[[ Data excerpts, beginning ]]
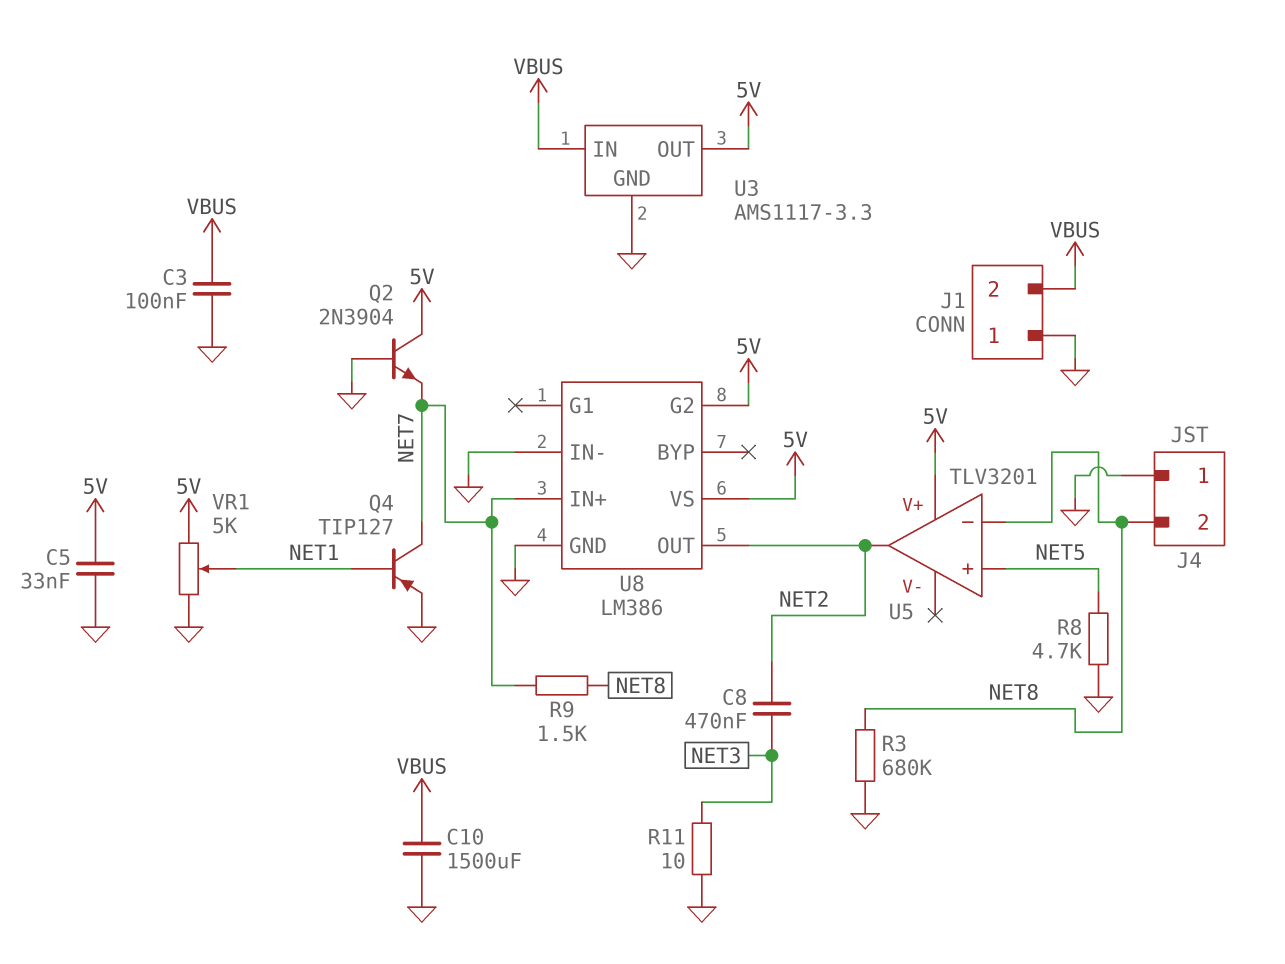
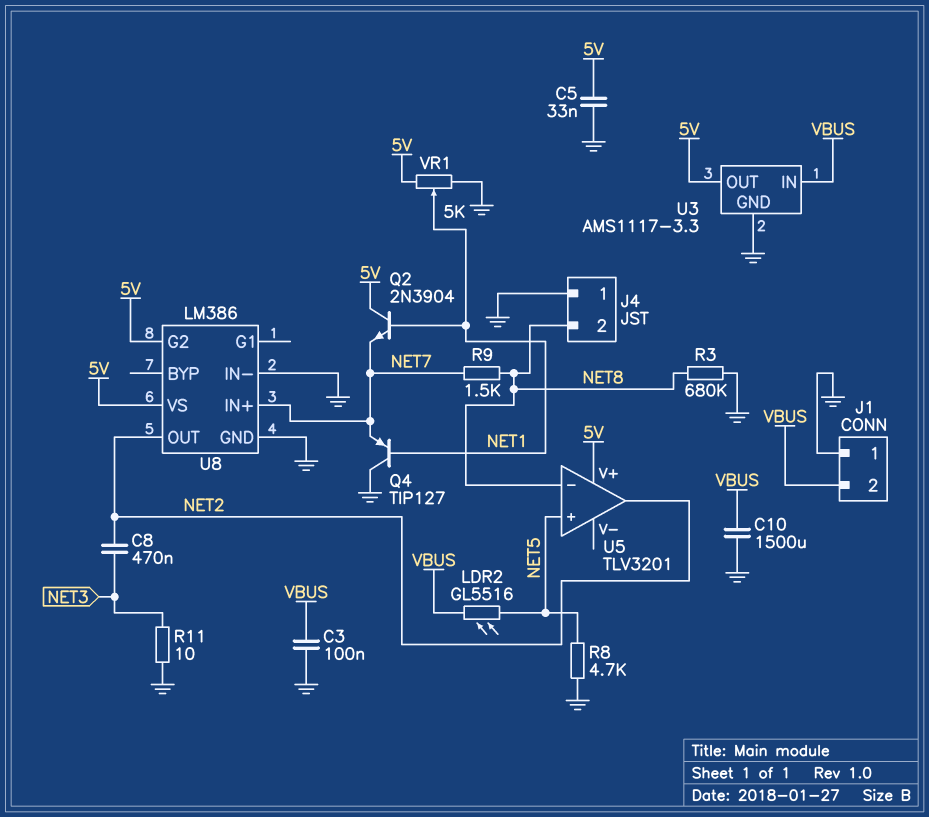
LDR2: none -> GL5516 (NET5, VBUS)
Q2: NPN 2N3904 (B GND, C 5V, E NET7) -> NPN 2N3904 (B NET1, C 5V, E NET7)
Q4: PNP TIP127 (B NET1, C NET7, E GND) -> PNP TIP127 (B NET1, C GND, E NET7)

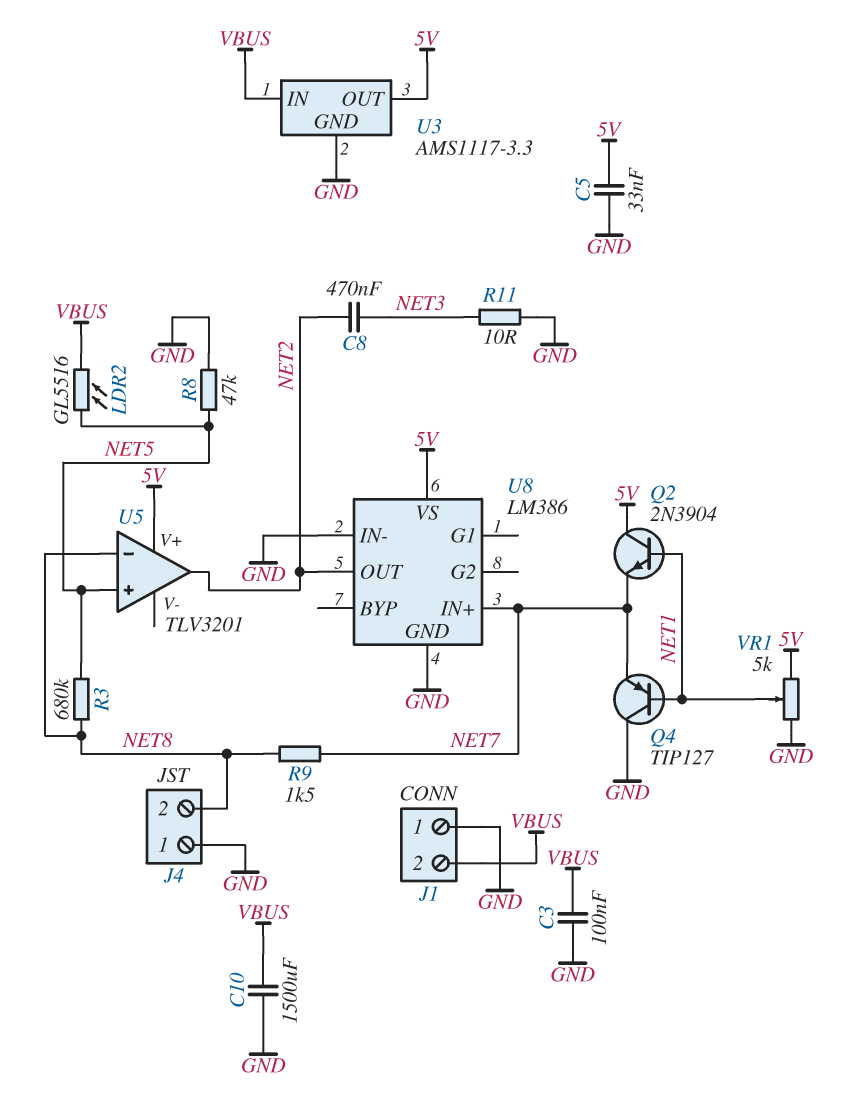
R3: 680k (GND, NET8) -> 680k (NET5, NET8)
R8: 4.7k (GND, NET5) -> 47k (GND, NET5)
U8 pin G2: 5V -> none

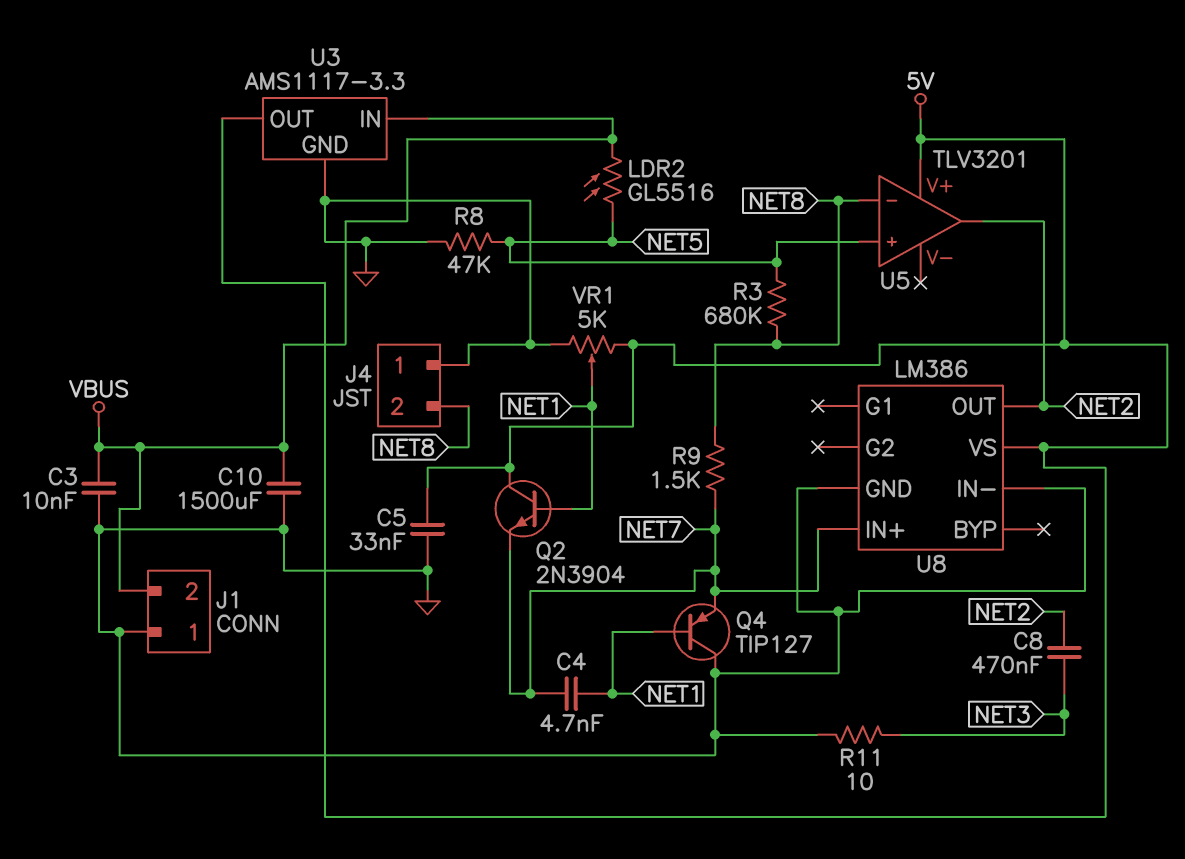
C3: 100nF (GND, VBUS) -> 10nF (GND, VBUS)
C4: none -> 4.7nF (NET1, NET7)

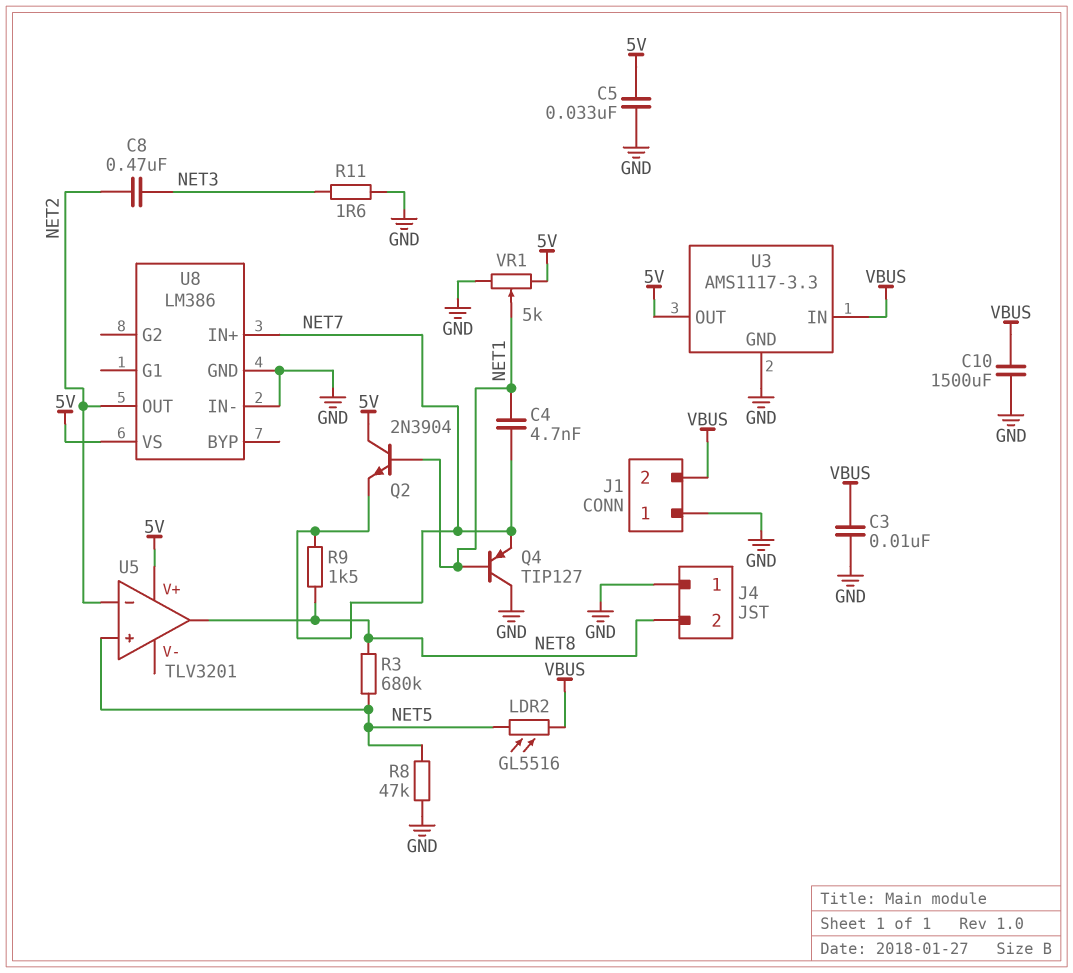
R11: 10 (GND, NET3) -> 1.6 (GND, NET3)
U5 pin in-: NET8 -> NET2
U5 pin out: NET2 -> NET8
[[ Data excerpts, end ]]
# Requirement
The answer is a single number, the count of lines in the records that contain the string "none".

# Answer for this exercise
3